** Job item **
Your answer is the lines below, exactly, from the one that contains "pink phone [382,382,462,469]" through the one that contains "none -> pink wallet [237,486,292,558]", both included.

[Data extracted from a collection]
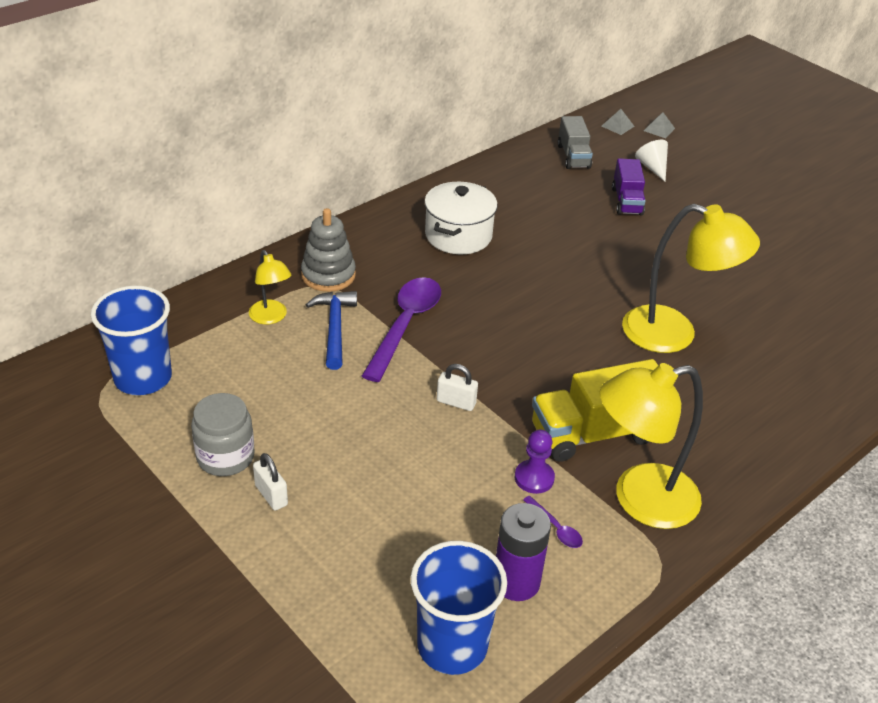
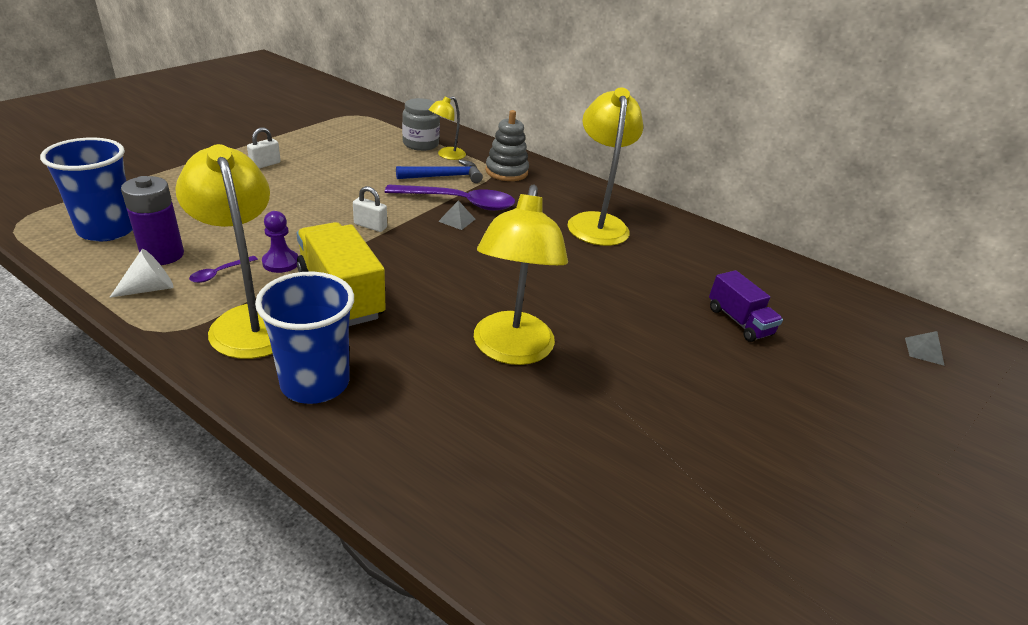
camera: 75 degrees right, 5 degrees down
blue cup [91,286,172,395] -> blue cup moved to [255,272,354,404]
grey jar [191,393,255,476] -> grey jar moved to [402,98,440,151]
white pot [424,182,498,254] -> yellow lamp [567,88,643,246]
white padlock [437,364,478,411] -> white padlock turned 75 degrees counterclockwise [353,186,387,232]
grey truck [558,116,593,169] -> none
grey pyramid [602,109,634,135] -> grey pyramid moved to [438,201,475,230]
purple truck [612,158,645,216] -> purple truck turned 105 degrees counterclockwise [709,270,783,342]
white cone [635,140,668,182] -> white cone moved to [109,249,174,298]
--
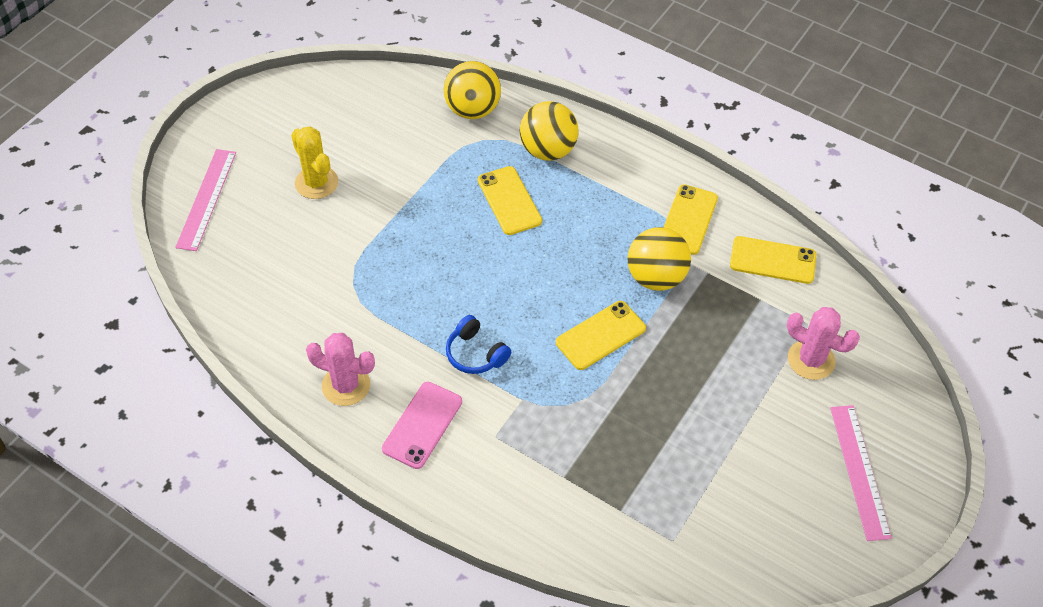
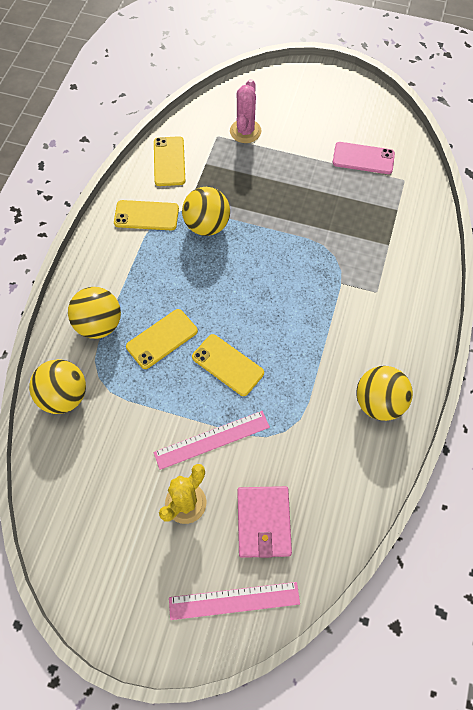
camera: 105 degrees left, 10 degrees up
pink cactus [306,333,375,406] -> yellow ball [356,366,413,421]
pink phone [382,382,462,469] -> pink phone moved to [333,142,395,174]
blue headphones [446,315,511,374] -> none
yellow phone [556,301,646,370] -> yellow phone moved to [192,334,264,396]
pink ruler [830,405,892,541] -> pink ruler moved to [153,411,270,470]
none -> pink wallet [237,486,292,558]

** Output of the exercise **
pink phone [382,382,462,469] -> pink phone moved to [333,142,395,174]
blue headphones [446,315,511,374] -> none
yellow phone [556,301,646,370] -> yellow phone moved to [192,334,264,396]
pink ruler [830,405,892,541] -> pink ruler moved to [153,411,270,470]
none -> pink wallet [237,486,292,558]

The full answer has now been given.